[TASK TO COMPLETE]: Word for word, reproduce each line of the data below, omitting every image.

(Beginning of MATERIAL SHOWN)

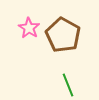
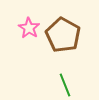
green line: moved 3 px left
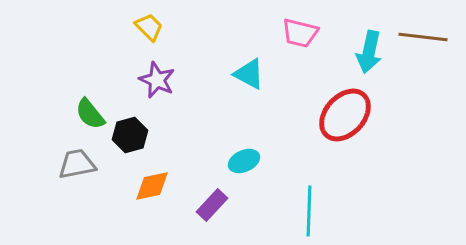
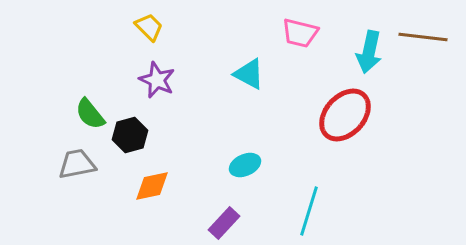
cyan ellipse: moved 1 px right, 4 px down
purple rectangle: moved 12 px right, 18 px down
cyan line: rotated 15 degrees clockwise
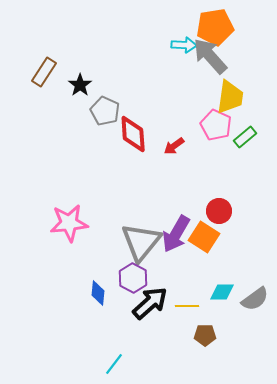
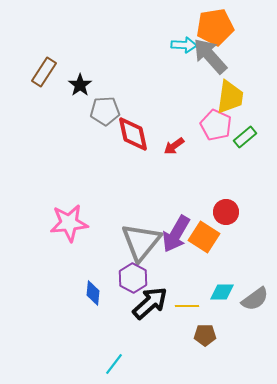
gray pentagon: rotated 28 degrees counterclockwise
red diamond: rotated 9 degrees counterclockwise
red circle: moved 7 px right, 1 px down
blue diamond: moved 5 px left
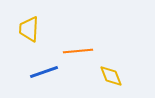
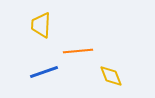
yellow trapezoid: moved 12 px right, 4 px up
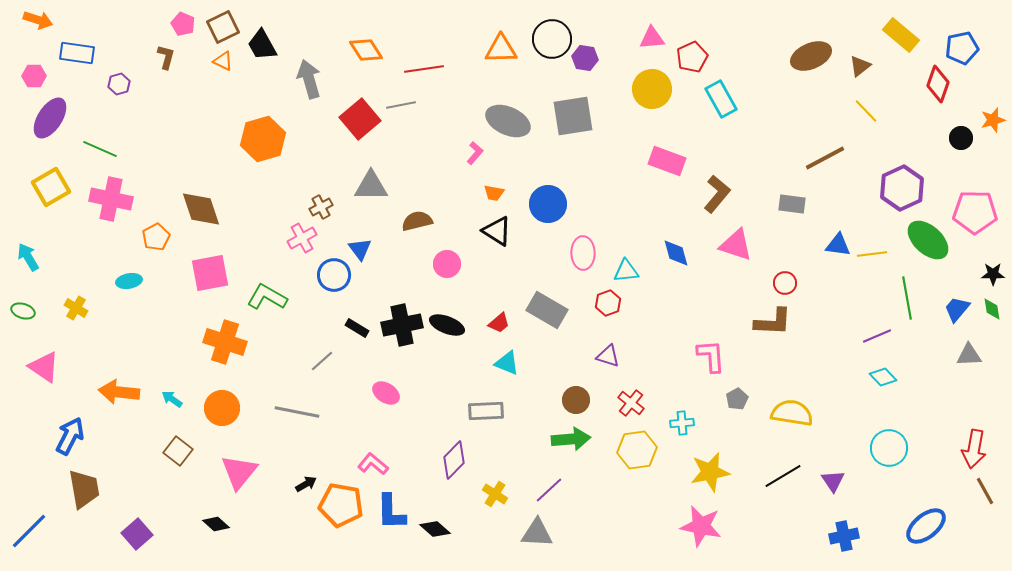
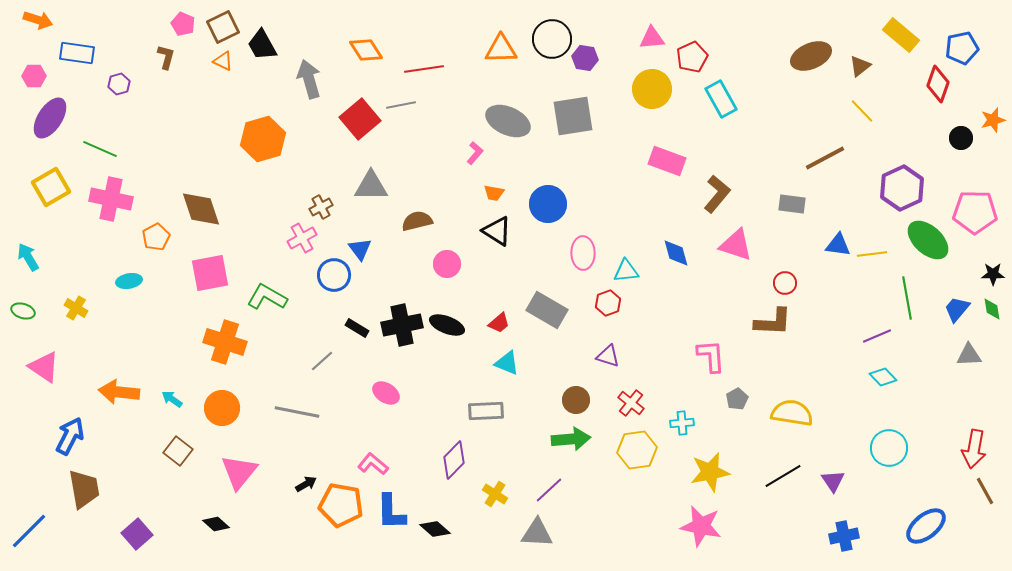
yellow line at (866, 111): moved 4 px left
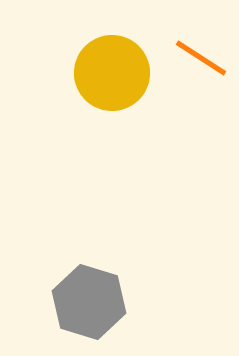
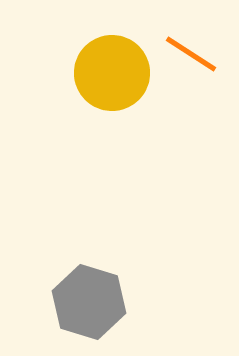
orange line: moved 10 px left, 4 px up
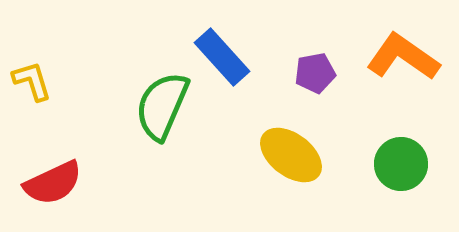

(End of MATERIAL SHOWN)

[EXERCISE OUTPUT]:
green line: moved 3 px left
cyan ellipse: moved 1 px right, 4 px down
purple rectangle: moved 12 px right, 18 px down
cyan line: rotated 15 degrees clockwise
gray pentagon: rotated 28 degrees counterclockwise
red diamond: rotated 9 degrees counterclockwise
red circle: moved 7 px right, 1 px down
blue diamond: moved 5 px left
yellow trapezoid: moved 12 px right, 4 px up
yellow line at (866, 111): moved 4 px left
orange line: moved 10 px left, 4 px up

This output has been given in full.